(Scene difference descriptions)
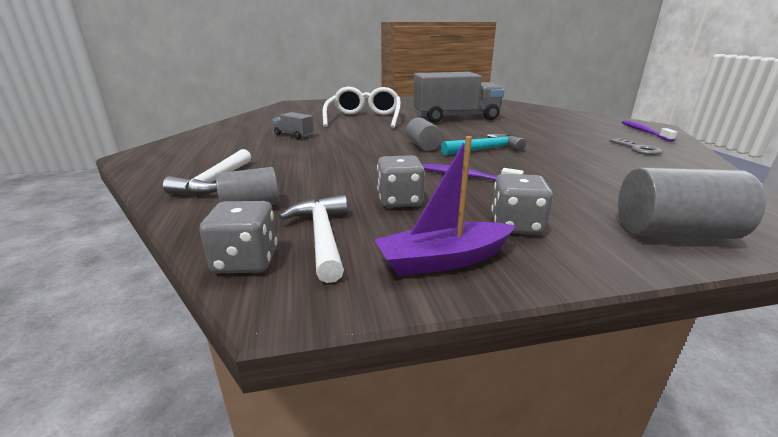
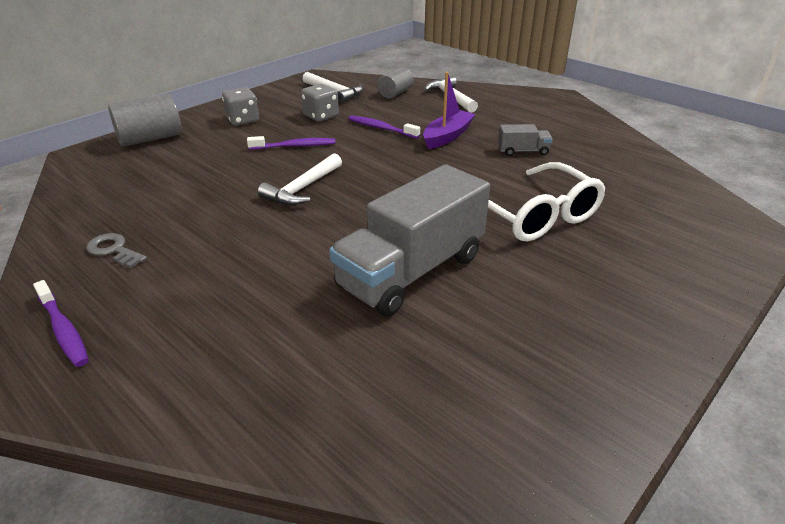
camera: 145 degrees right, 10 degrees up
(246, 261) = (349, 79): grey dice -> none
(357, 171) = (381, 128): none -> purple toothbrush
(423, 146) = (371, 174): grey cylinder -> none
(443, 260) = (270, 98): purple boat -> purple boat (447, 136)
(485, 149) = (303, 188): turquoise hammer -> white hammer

## EXERCISE
Using the records above, count every line that includes the word "none", and state the number only.

## SOLUTION TO THIS TASK
3